─── Supplied entries ───

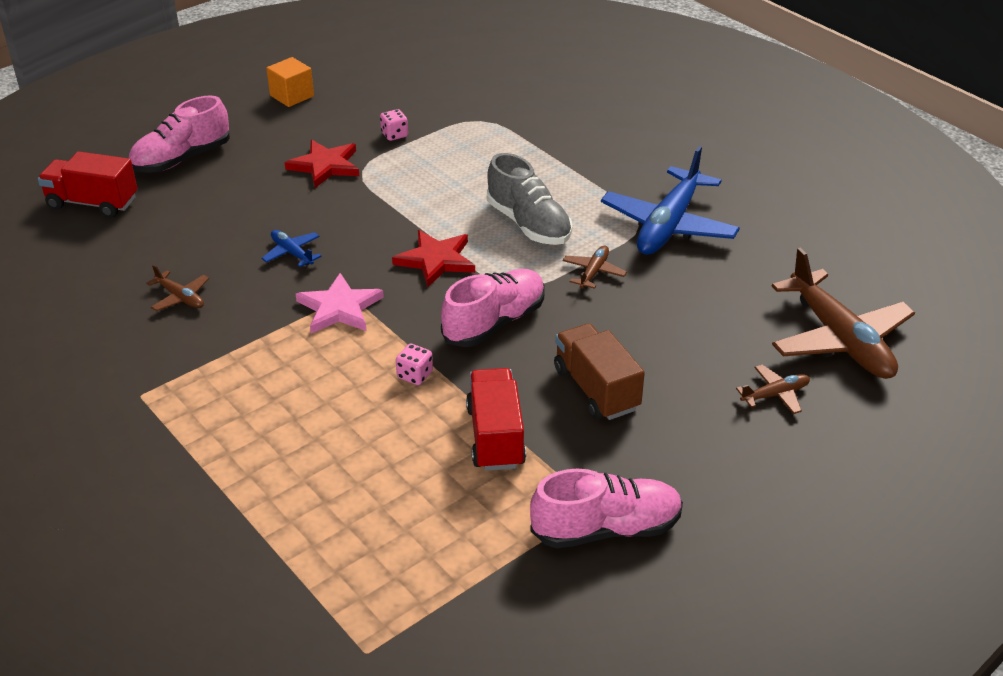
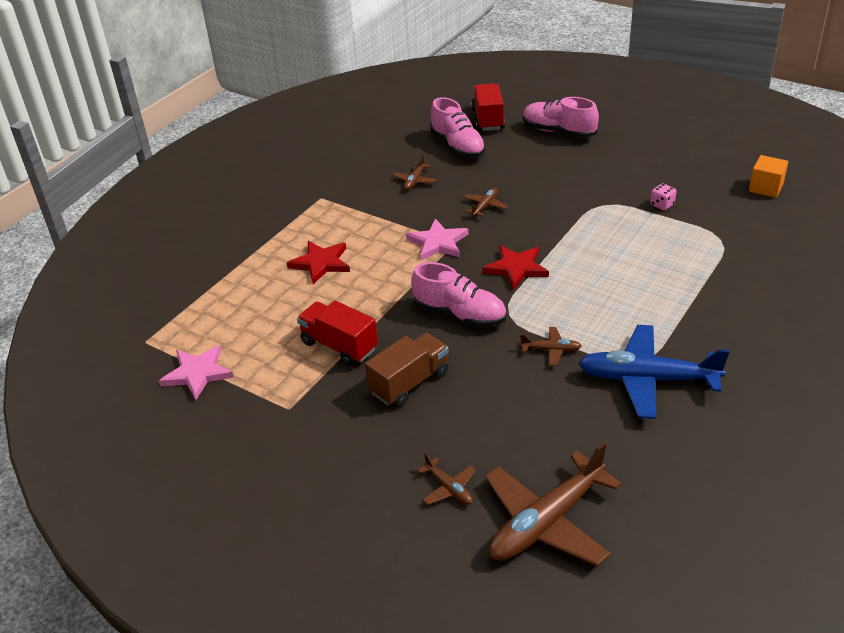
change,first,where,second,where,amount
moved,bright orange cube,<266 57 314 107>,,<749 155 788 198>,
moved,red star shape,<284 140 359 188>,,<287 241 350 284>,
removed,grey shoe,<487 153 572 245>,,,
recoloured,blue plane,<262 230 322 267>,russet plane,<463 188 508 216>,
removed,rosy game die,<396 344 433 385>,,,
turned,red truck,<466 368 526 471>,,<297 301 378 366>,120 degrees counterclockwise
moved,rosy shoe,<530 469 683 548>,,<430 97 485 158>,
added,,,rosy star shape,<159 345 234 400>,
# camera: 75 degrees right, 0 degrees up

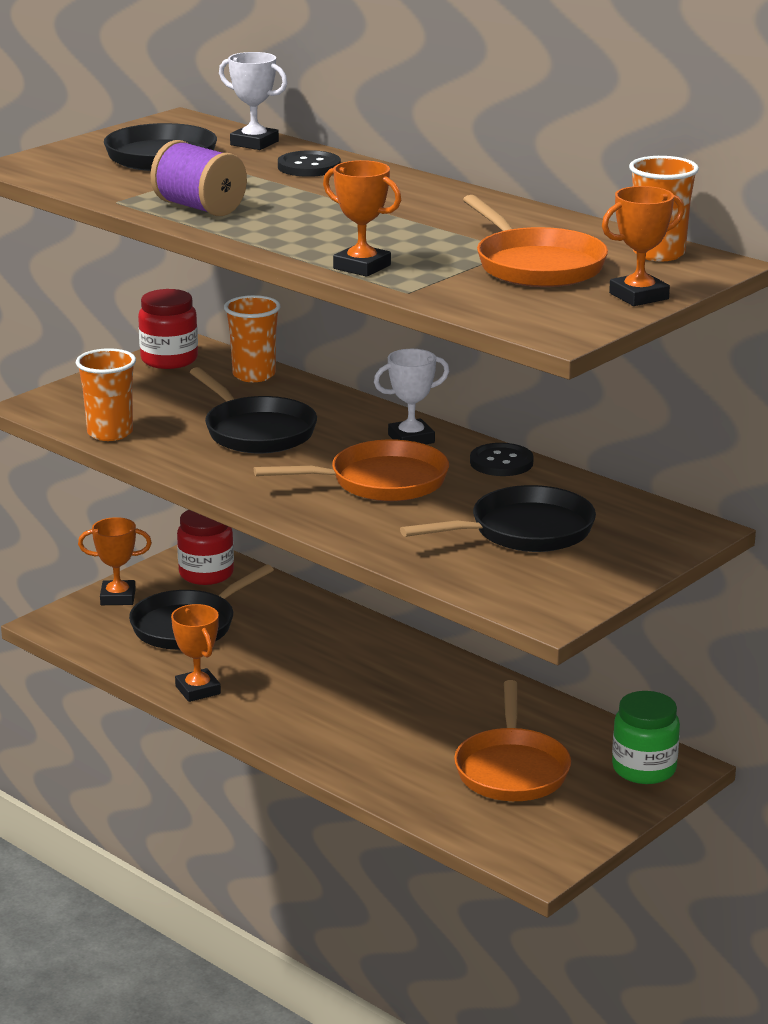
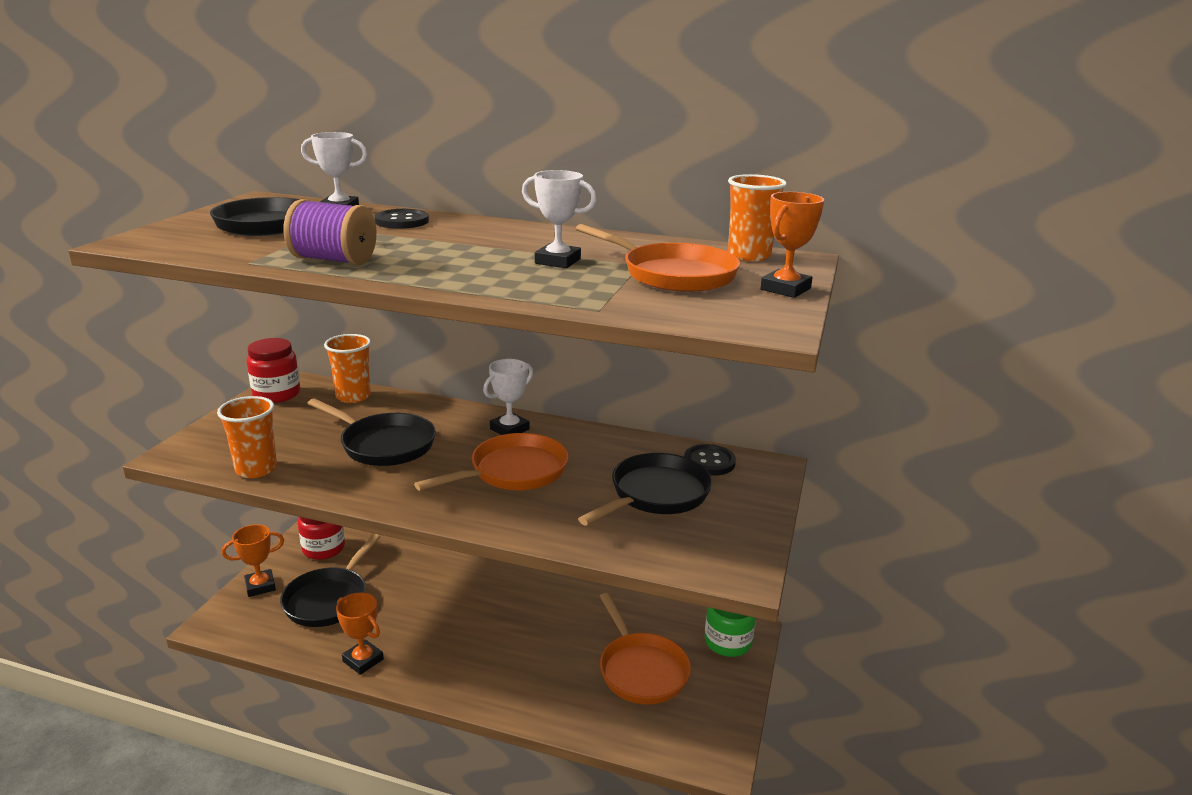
change,first,where,second,where,amount
removed,bright orange trophy,<323 160 401 277>,,,
moved,black sewing button,<470 443 534 476>,,<684 444 736 476>,
added,,,snow-white trophy,<522 170 596 268>,
# camera: 25 degrees left, 0 degrees up

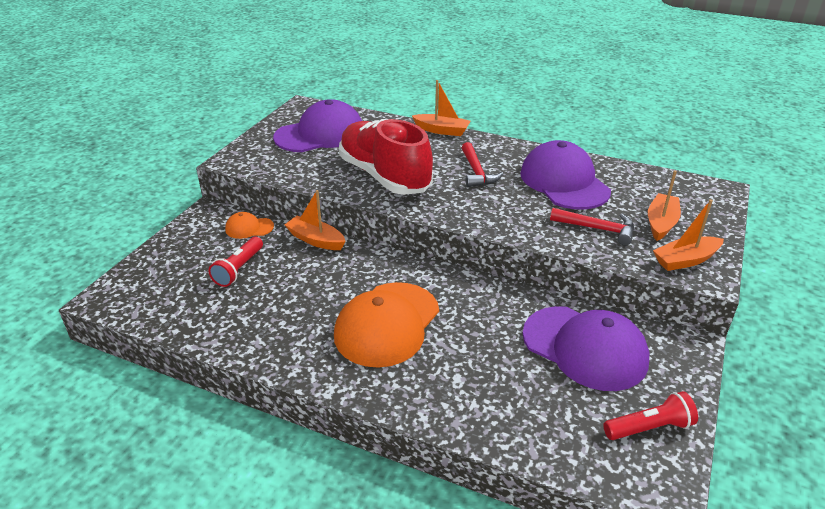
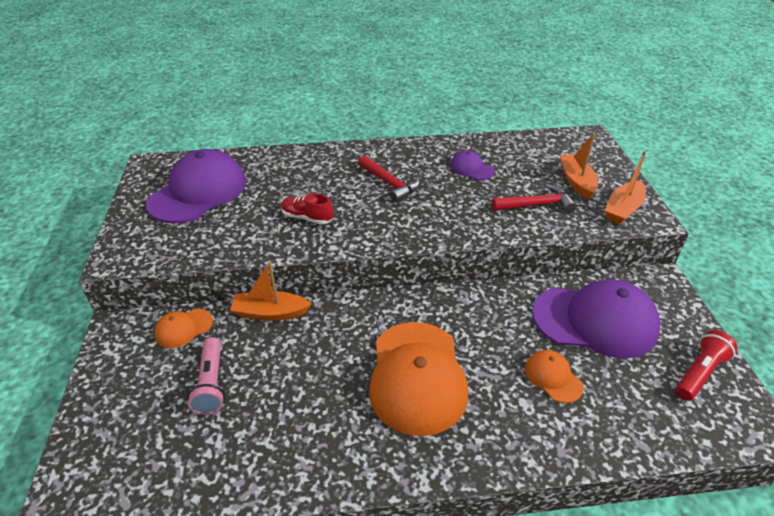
change,first,where,second,where,amount
removed,bright orange toy boat,<412 80 471 136>,,,
resized,red shoe,<339 119 433 195>,,<281 193 333 225>,x0.40
resized,purple baseball cap,<520 140 611 210>,,<450 150 495 180>,x0.46
recoloured,red torch,<208 237 263 287>,rosy torch,<187 337 225 415>,
added,,,bright orange baseball cap,<525 350 584 403>,
# camera: 30 degrees left, 5 degrees up

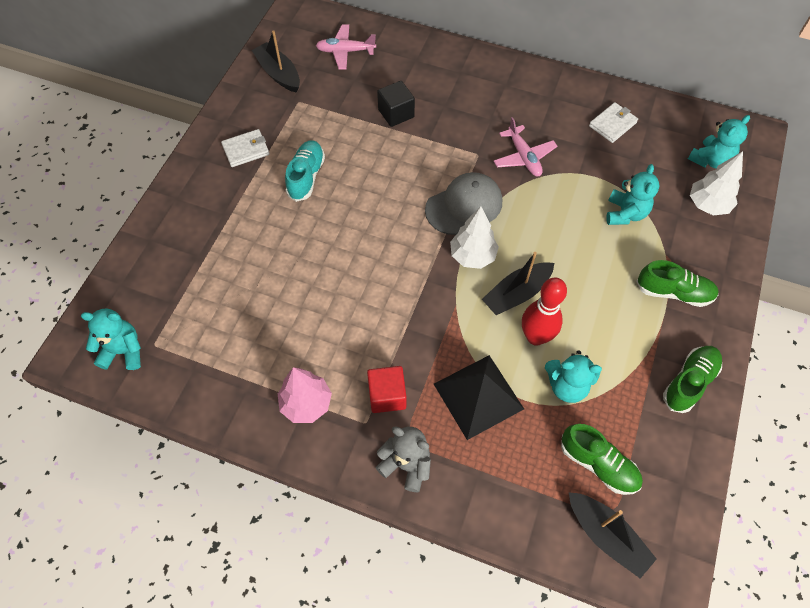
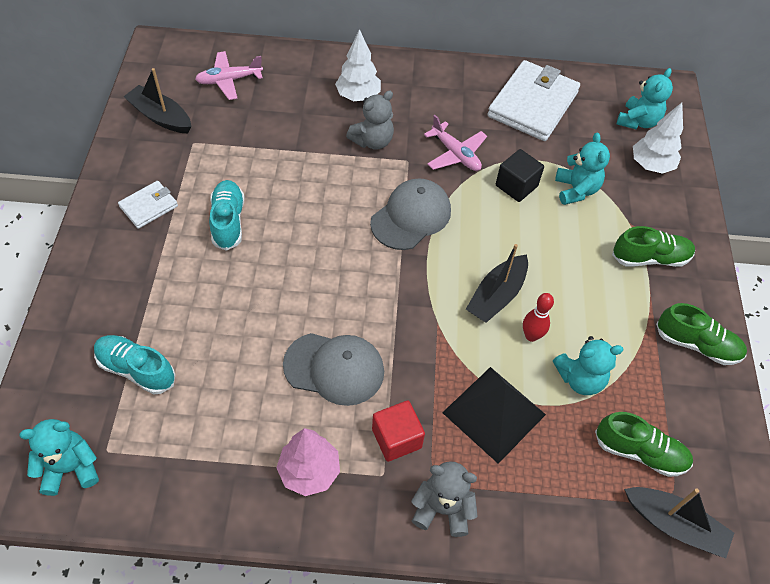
change,first,where,second,where,amount
moved,black cube,<377 81 415 127>,,<496 149 544 202>,
resized,snow-white wallet,<589 102 638 143>,,<487 60 580 141>,x1.98
moved,snow-white toy tree,<450 206 499 269>,,<335 29 381 101>,
resized,red bowling pin,<522 277 567 346>,,<523 293 554 342>,x0.62
turned,emerald shoe,<663 346 722 413>,,<656 303 747 365>,90 degrees clockwise
added,,,grey teddy bear,<346 91 394 150>,
added,,,grey baseball cap,<283 333 384 406>,
added,,,aqua shoe,<94 335 176 394>,
# camera: 20 degrees left, 5 degrees down

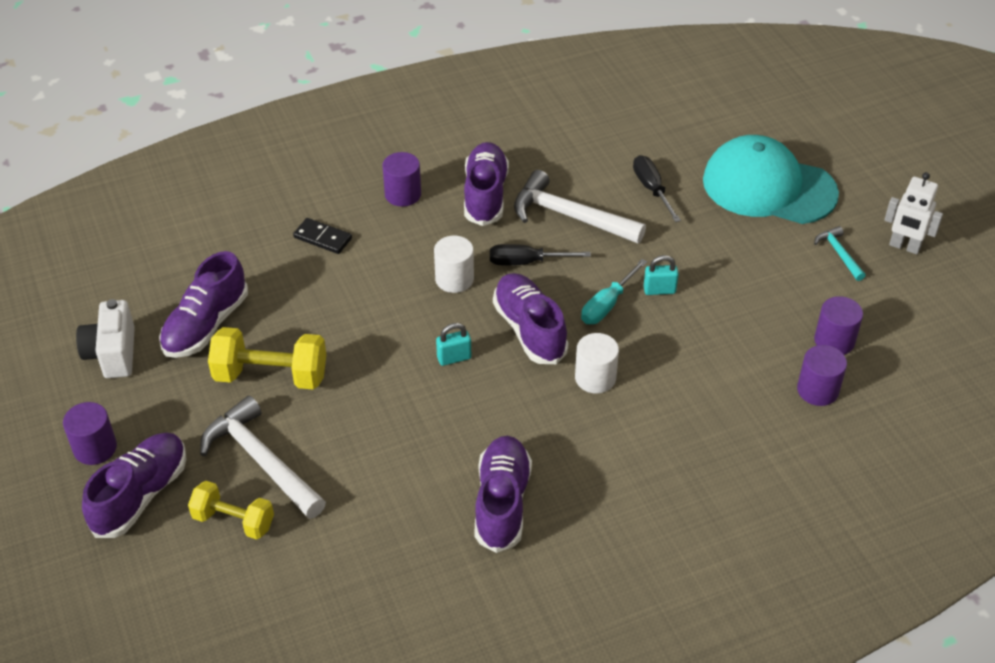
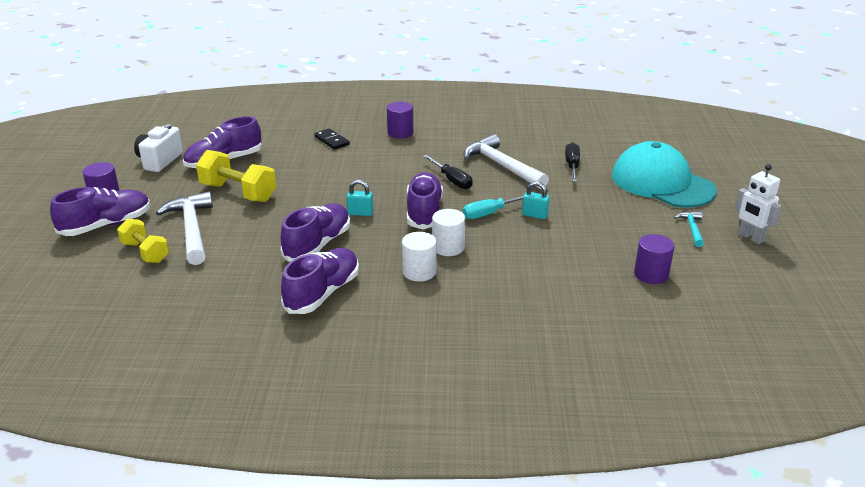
change,first,where,second,where,amount
moved,purple shoe,<464 142 509 226>,,<281 203 350 262>,
moved,snow-white cylinder,<434 236 474 293>,,<402 232 437 282>,
turned,black hand screwdriver,<490 244 591 266>,,<423 155 473 189>,150 degrees counterclockwise
removed,purple cylinder,<797 345 847 406>,,,
# camera: 25 degrees right, 15 degrees down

───

### Exercise description
Each line above from the one with "moved,red star shape,<284" up to and including the one with "added,,,rosy star shape,<159" must be set down exactly, and no line outside that span may appear.

### Answer space
moved,red star shape,<284 140 359 188>,,<287 241 350 284>,
removed,grey shoe,<487 153 572 245>,,,
recoloured,blue plane,<262 230 322 267>,russet plane,<463 188 508 216>,
removed,rosy game die,<396 344 433 385>,,,
turned,red truck,<466 368 526 471>,,<297 301 378 366>,120 degrees counterclockwise
moved,rosy shoe,<530 469 683 548>,,<430 97 485 158>,
added,,,rosy star shape,<159 345 234 400>,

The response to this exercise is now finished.